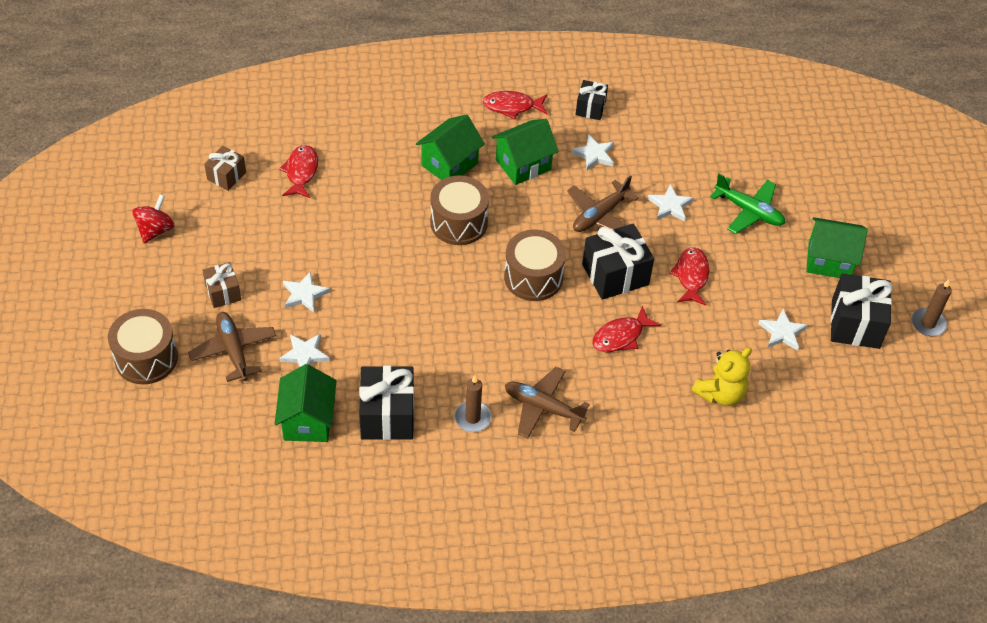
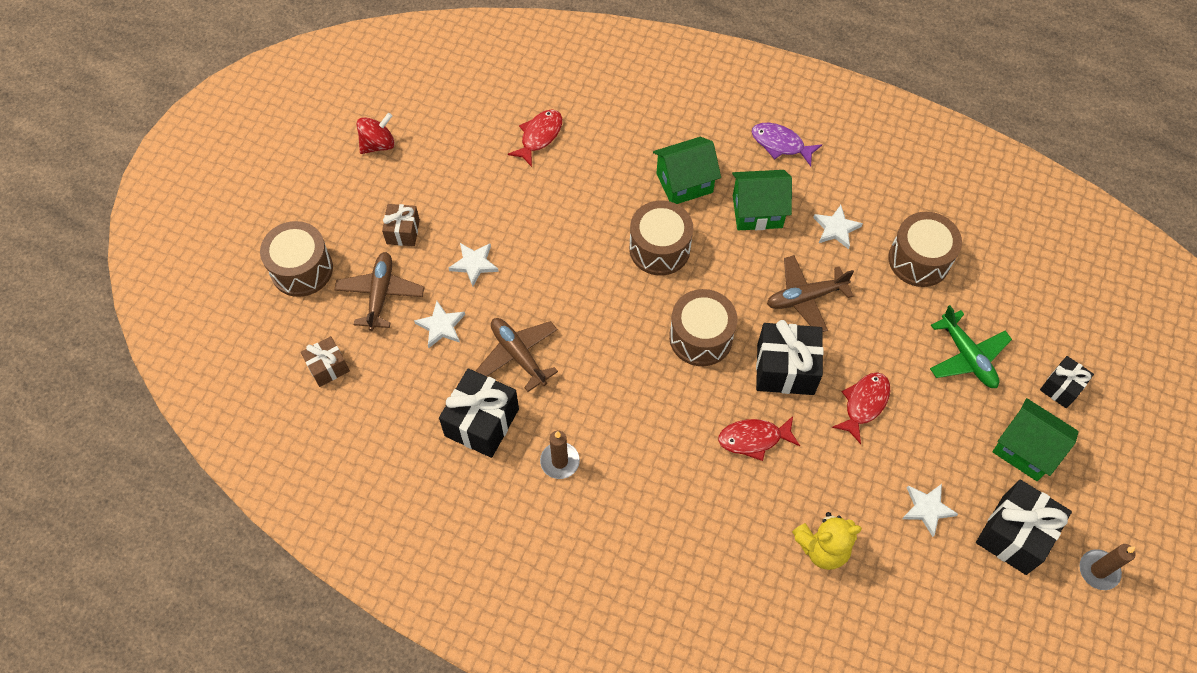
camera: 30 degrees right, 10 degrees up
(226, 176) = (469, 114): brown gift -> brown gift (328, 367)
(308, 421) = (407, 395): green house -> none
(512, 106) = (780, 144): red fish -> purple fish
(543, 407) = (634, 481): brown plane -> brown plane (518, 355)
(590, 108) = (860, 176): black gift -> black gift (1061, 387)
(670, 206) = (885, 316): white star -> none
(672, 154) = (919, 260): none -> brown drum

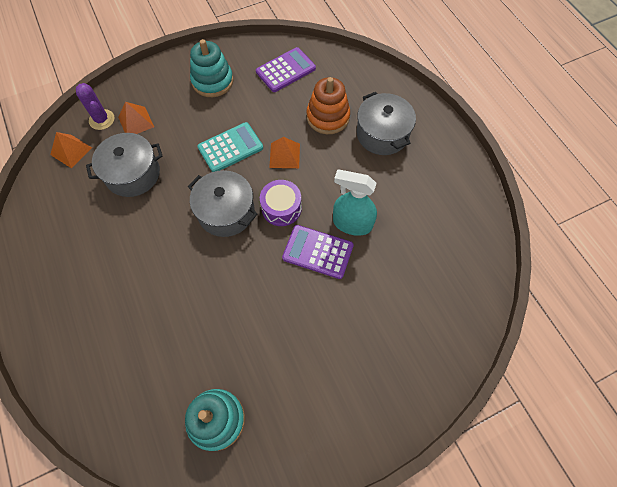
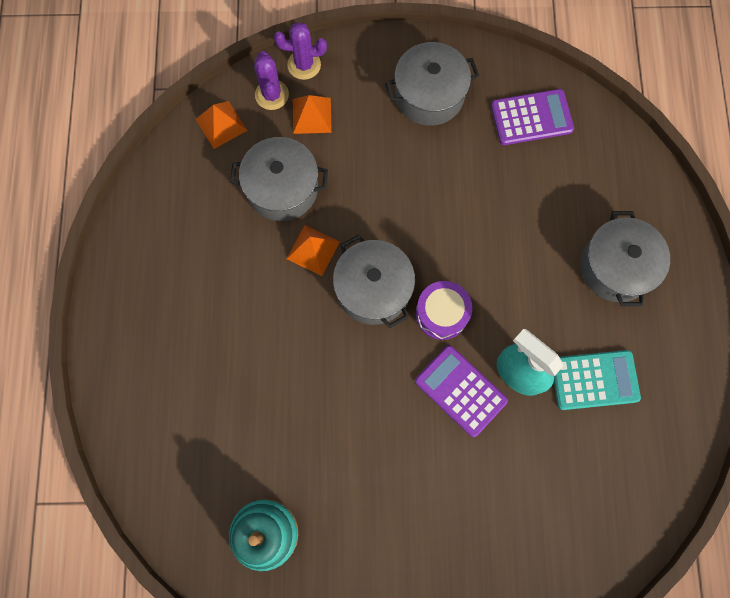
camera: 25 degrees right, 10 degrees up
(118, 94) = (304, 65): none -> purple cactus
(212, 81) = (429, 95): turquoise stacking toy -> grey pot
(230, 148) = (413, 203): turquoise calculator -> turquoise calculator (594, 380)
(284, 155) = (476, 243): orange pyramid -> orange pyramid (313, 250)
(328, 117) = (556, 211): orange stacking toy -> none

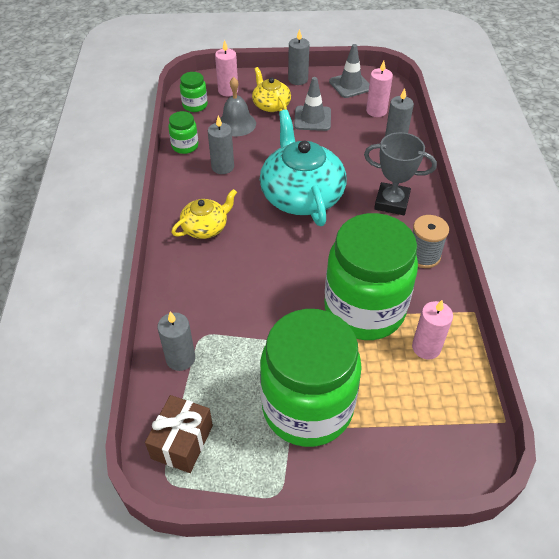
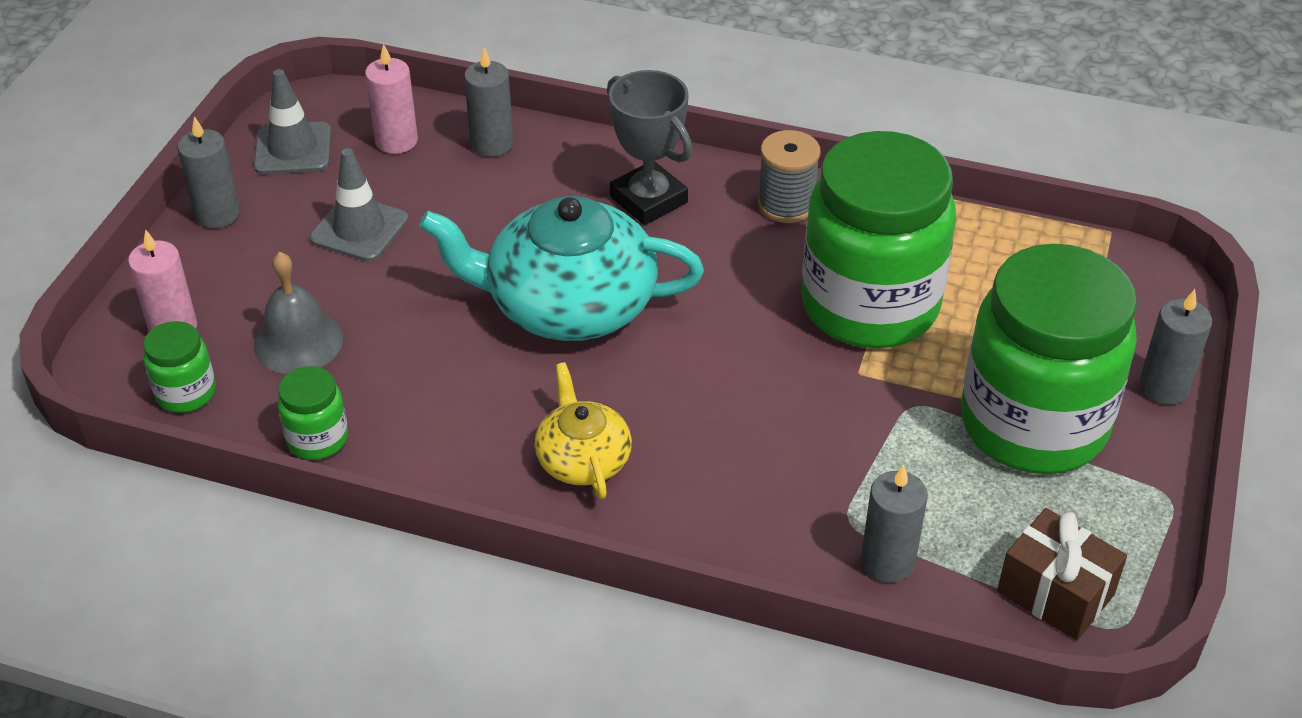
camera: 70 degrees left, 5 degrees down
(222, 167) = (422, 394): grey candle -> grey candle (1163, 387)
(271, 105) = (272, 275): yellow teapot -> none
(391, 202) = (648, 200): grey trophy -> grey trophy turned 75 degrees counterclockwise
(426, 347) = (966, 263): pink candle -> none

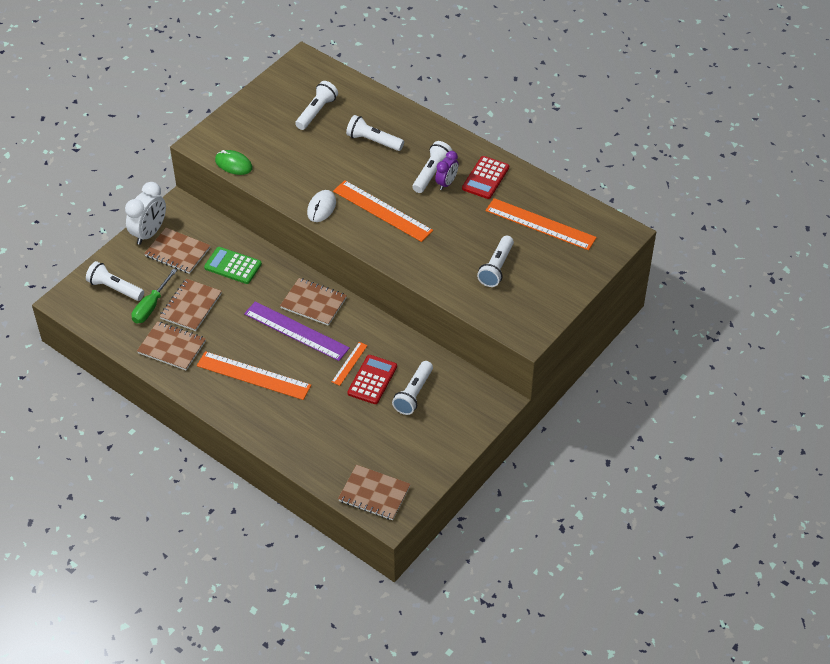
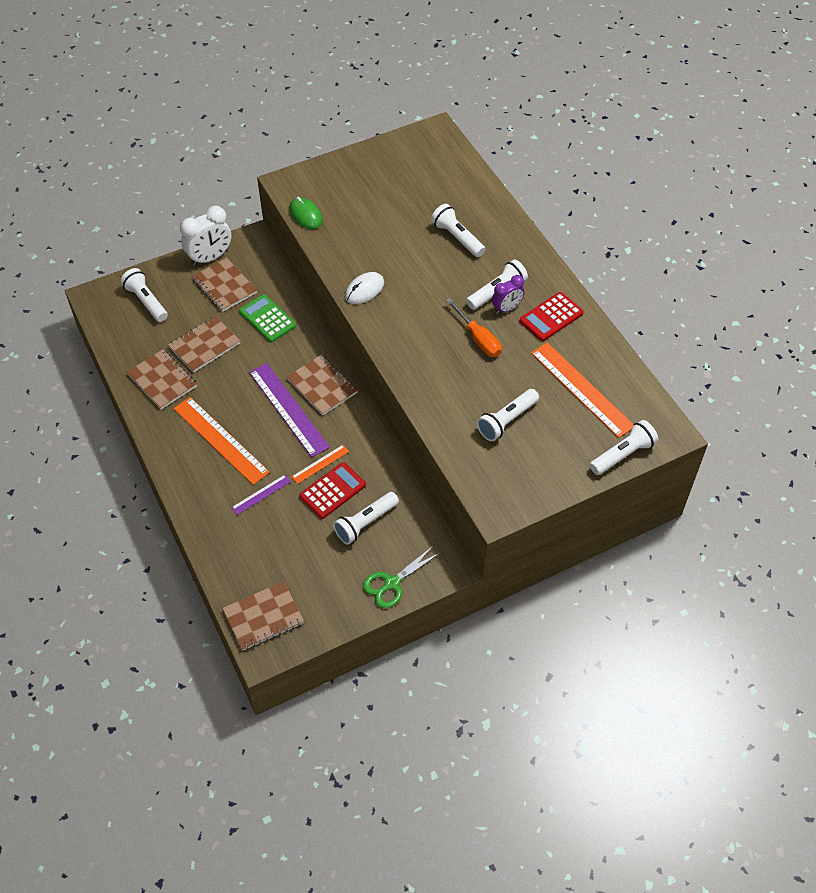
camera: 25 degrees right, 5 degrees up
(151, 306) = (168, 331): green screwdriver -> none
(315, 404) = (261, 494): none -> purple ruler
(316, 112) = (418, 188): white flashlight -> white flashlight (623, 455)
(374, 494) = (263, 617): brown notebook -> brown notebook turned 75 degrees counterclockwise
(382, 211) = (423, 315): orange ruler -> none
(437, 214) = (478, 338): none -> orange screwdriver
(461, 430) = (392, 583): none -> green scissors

• Work to complete: Keep every word of the records exact as you write them out, but drop the pictures.

• Task solution:
camera: 30 degrees right, 10 degrees up
(226, 176) = (469, 114): brown gift -> brown gift (328, 367)
(308, 421) = (407, 395): green house -> none
(512, 106) = (780, 144): red fish -> purple fish
(543, 407) = (634, 481): brown plane -> brown plane (518, 355)
(590, 108) = (860, 176): black gift -> black gift (1061, 387)
(670, 206) = (885, 316): white star -> none
(672, 154) = (919, 260): none -> brown drum

camera: 25 degrees right, 10 degrees up
(118, 94) = (304, 65): none -> purple cactus
(212, 81) = (429, 95): turquoise stacking toy -> grey pot
(230, 148) = (413, 203): turquoise calculator -> turquoise calculator (594, 380)
(284, 155) = (476, 243): orange pyramid -> orange pyramid (313, 250)
(328, 117) = (556, 211): orange stacking toy -> none

camera: 70 degrees left, 5 degrees down
(222, 167) = (422, 394): grey candle -> grey candle (1163, 387)
(271, 105) = (272, 275): yellow teapot -> none
(391, 202) = (648, 200): grey trophy -> grey trophy turned 75 degrees counterclockwise
(426, 347) = (966, 263): pink candle -> none

camera: 25 degrees right, 5 degrees up
(151, 306) = (168, 331): green screwdriver -> none
(315, 404) = (261, 494): none -> purple ruler
(316, 112) = (418, 188): white flashlight -> white flashlight (623, 455)
(374, 494) = (263, 617): brown notebook -> brown notebook turned 75 degrees counterclockwise
(382, 211) = (423, 315): orange ruler -> none
(437, 214) = (478, 338): none -> orange screwdriver
(461, 430) = (392, 583): none -> green scissors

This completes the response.